[PROVIDED DATA]
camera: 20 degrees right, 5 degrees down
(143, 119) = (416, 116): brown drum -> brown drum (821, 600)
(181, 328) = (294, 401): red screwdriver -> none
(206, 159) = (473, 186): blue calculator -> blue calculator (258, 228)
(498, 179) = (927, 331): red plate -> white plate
[/PROVIDED DATA]
[PROVIDED DATA]
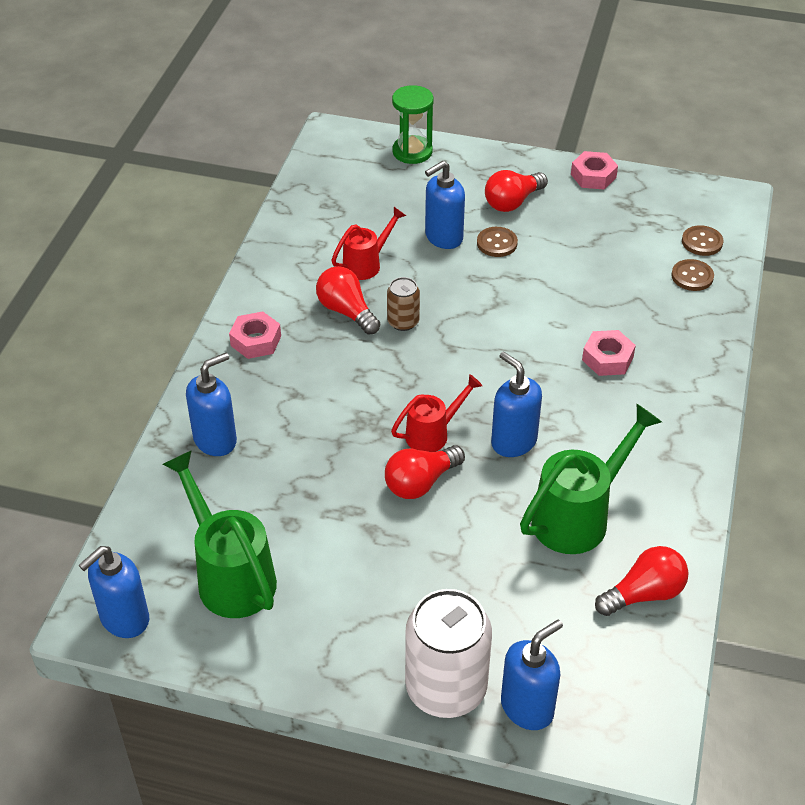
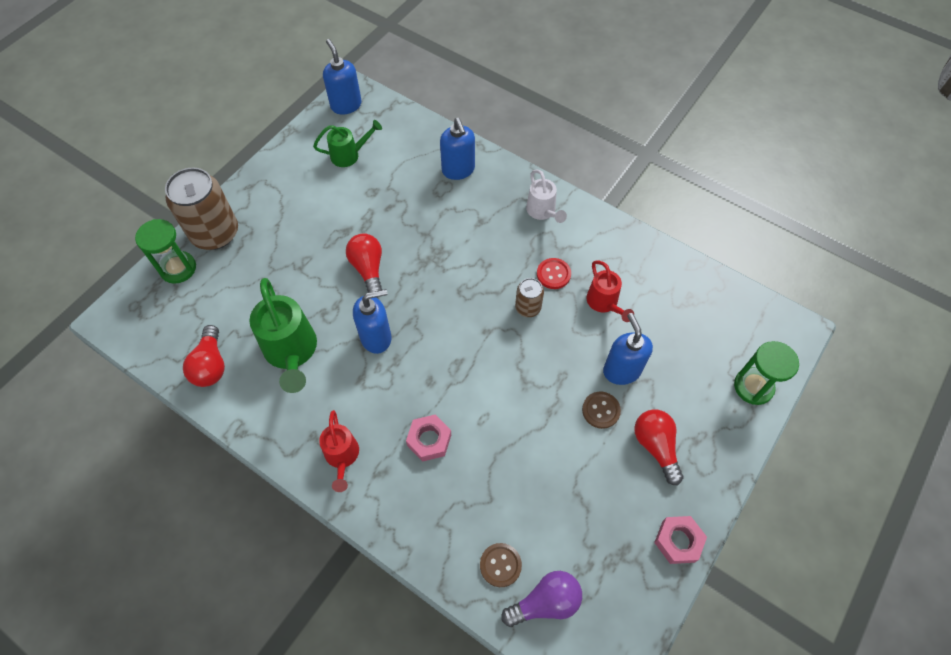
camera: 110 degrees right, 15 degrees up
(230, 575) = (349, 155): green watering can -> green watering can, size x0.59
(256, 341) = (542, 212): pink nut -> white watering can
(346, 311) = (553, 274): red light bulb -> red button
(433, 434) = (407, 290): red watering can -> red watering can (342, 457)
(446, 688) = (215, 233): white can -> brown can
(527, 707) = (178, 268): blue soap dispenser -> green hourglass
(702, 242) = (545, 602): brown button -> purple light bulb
[/PROVIDED DATA]
[PROVIDED DATA]
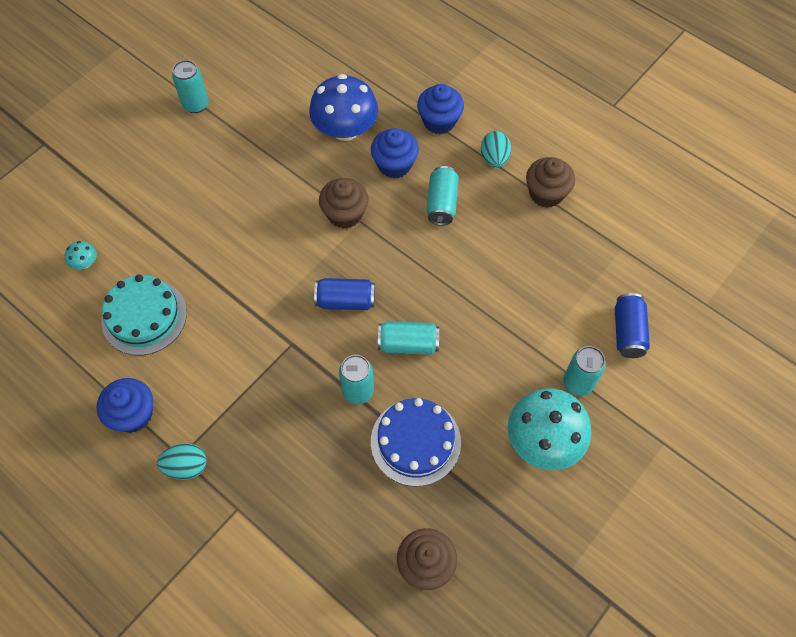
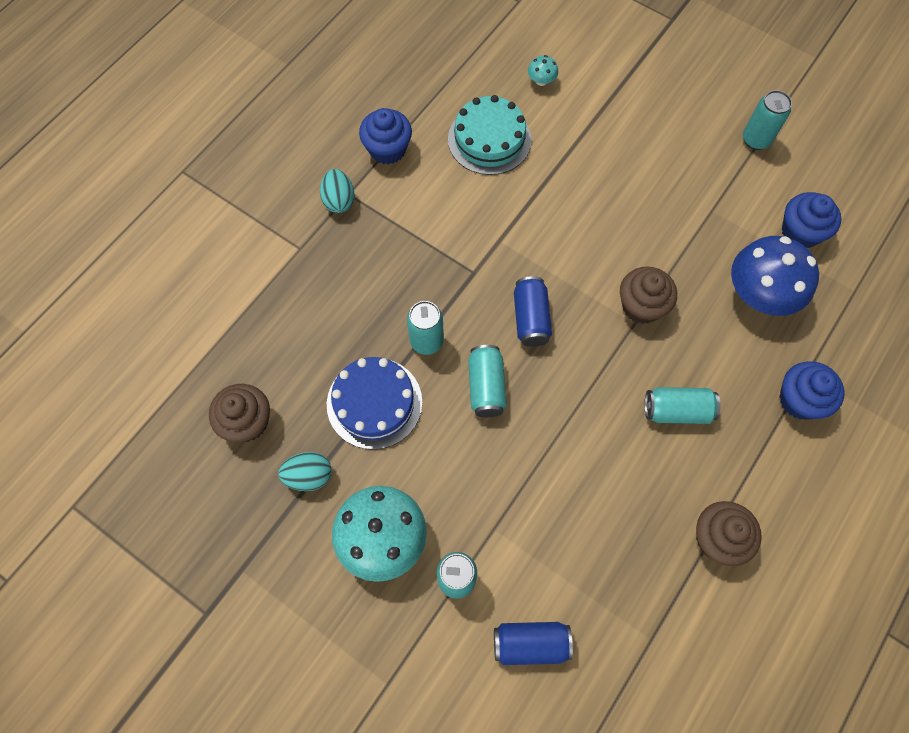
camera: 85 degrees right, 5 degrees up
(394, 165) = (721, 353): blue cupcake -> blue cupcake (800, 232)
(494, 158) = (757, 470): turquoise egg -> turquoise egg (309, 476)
[/PROVIDED DATA]
■ **PROBLEM DESCRIPTION**: In the entries above, find the line holding "camera: 110 degrees right, 15 degrees up" and the line holding "(433, 434) = (407, 290): red", then retype exactly those two lines and every line between them, and nothing else.

■ **THE ANSWER**:
camera: 110 degrees right, 15 degrees up
(230, 575) = (349, 155): green watering can -> green watering can, size x0.59
(256, 341) = (542, 212): pink nut -> white watering can
(346, 311) = (553, 274): red light bulb -> red button
(433, 434) = (407, 290): red watering can -> red watering can (342, 457)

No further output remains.